To do: Write out a word-for-word repetition of the lines that come before the line containing "orange brick G4" in the listing below, along with that line itself, omitting pictures.

Materials provided:
━━━━━━━━━━
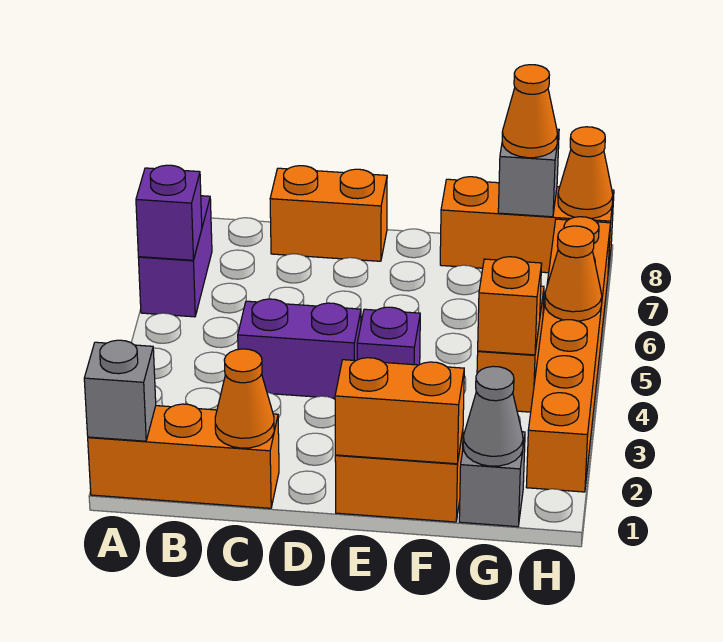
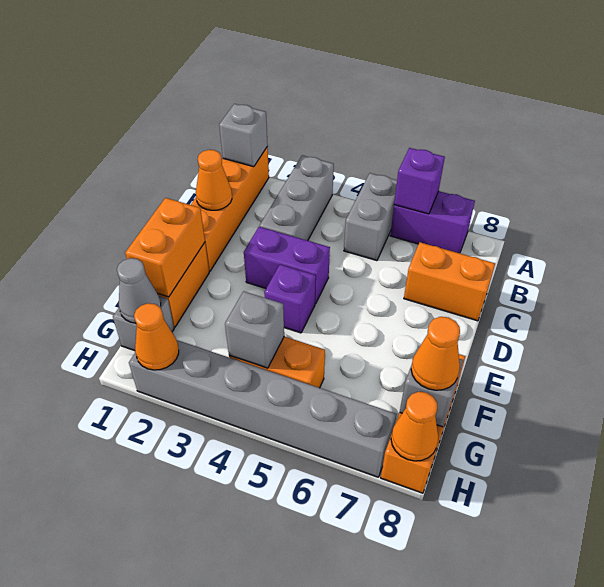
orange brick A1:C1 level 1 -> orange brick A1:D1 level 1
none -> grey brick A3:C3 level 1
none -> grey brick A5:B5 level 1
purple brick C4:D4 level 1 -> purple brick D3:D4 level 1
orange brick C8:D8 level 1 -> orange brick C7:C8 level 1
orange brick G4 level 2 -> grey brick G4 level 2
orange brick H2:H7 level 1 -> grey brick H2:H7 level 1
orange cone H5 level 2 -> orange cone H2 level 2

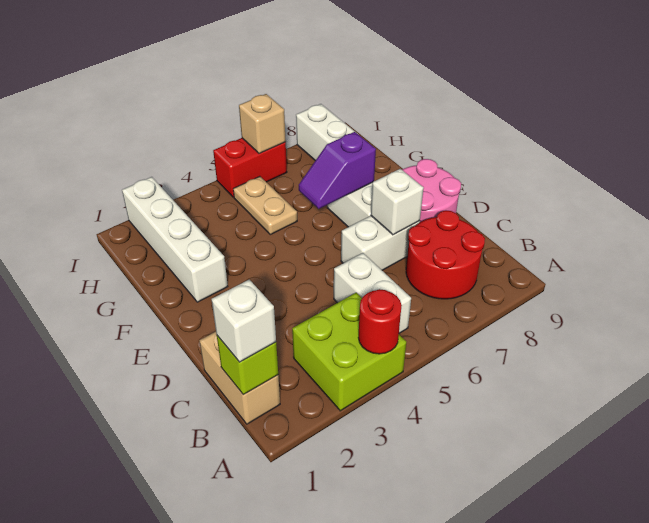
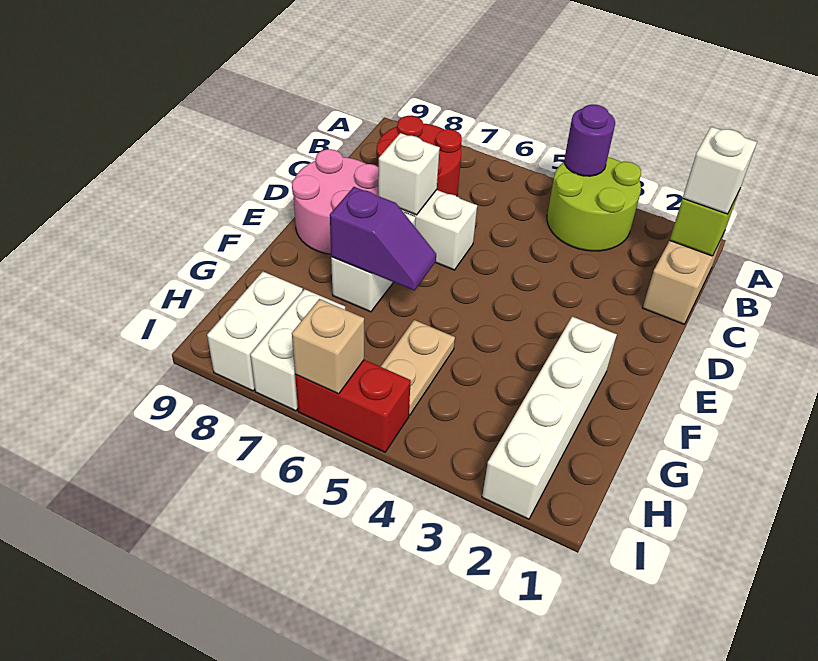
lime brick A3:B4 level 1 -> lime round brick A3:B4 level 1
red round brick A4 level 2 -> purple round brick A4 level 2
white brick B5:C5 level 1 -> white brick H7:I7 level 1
━━━━━━━━━━
Exercise output:
orange brick A1:C1 level 1 -> orange brick A1:D1 level 1
none -> grey brick A3:C3 level 1
none -> grey brick A5:B5 level 1
purple brick C4:D4 level 1 -> purple brick D3:D4 level 1
orange brick C8:D8 level 1 -> orange brick C7:C8 level 1
orange brick G4 level 2 -> grey brick G4 level 2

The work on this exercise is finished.